● STORED DATA

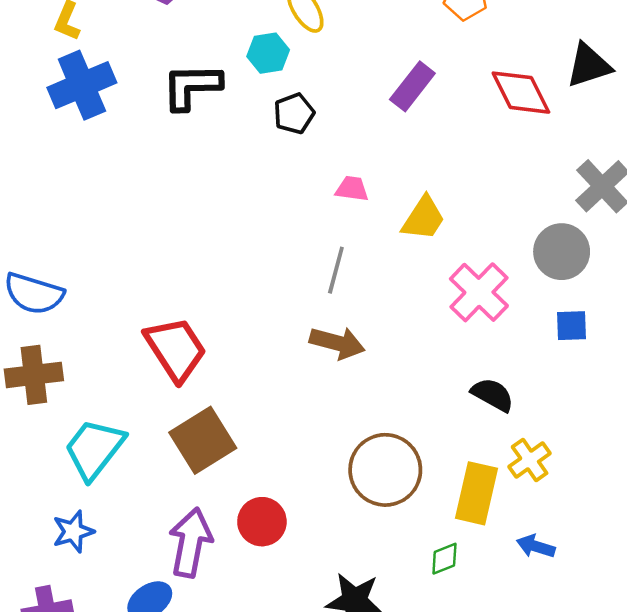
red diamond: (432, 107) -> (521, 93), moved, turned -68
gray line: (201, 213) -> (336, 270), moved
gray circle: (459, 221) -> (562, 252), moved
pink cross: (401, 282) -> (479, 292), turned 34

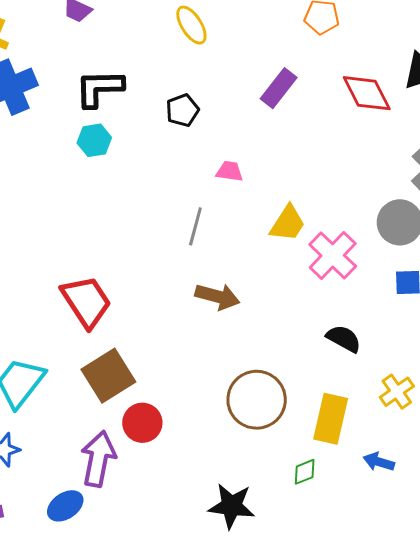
cyan hexagon: (268, 53) -> (94, 140), moved
yellow trapezoid: (423, 218) -> (288, 223), moved
gray line: (336, 270) -> (195, 226), moved
yellow cross: (530, 460) -> (397, 392), moved
red circle: (262, 522) -> (142, 423), moved

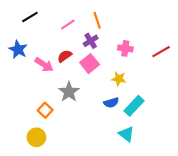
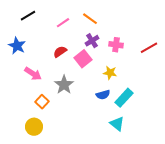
orange line: (97, 20) -> (90, 19), turned -35
purple cross: (91, 41) -> (92, 41), moved
pink arrow: (44, 65) -> (33, 74), moved

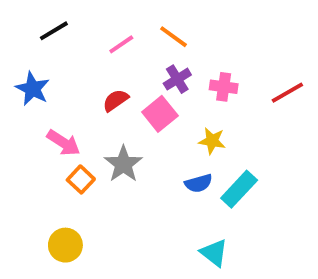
orange square: (42, 102) -> (81, 179), moved
cyan triangle: (117, 124) -> (214, 253), moved

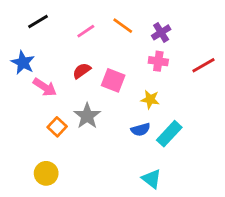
purple cross: (177, 79) -> (161, 32), moved
pink square: (160, 114) -> (113, 80), turned -30
pink arrow: (63, 143) -> (45, 87), moved

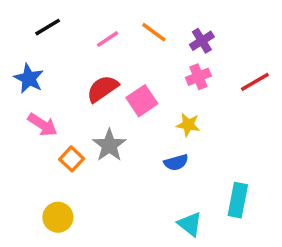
pink cross: (158, 61) -> (198, 77), turned -30
red semicircle: (82, 71) -> (102, 89), size x1.4
pink square: (113, 80) -> (142, 101), turned 35
pink arrow: (45, 87) -> (42, 125), moved
cyan rectangle: (169, 134) -> (238, 200), moved, turned -32

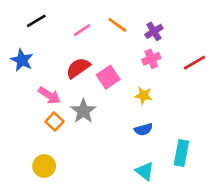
pink arrow: (42, 125) -> (49, 95), moved
blue semicircle: (176, 162) -> (143, 129), moved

● YOUR INSTRUCTIONS
Could you copy exactly, and with no pictures, the lines above from the one containing "cyan triangle: (117, 124)" through the last line, both included?

● RESULT
cyan triangle: (117, 124) -> (214, 253), moved

purple cross: (177, 79) -> (161, 32), moved
pink square: (160, 114) -> (113, 80), turned -30
pink arrow: (63, 143) -> (45, 87), moved

pink cross: (158, 61) -> (198, 77), turned -30
red semicircle: (82, 71) -> (102, 89), size x1.4
pink square: (113, 80) -> (142, 101), turned 35
pink arrow: (45, 87) -> (42, 125), moved
cyan rectangle: (169, 134) -> (238, 200), moved, turned -32

pink arrow: (42, 125) -> (49, 95), moved
blue semicircle: (176, 162) -> (143, 129), moved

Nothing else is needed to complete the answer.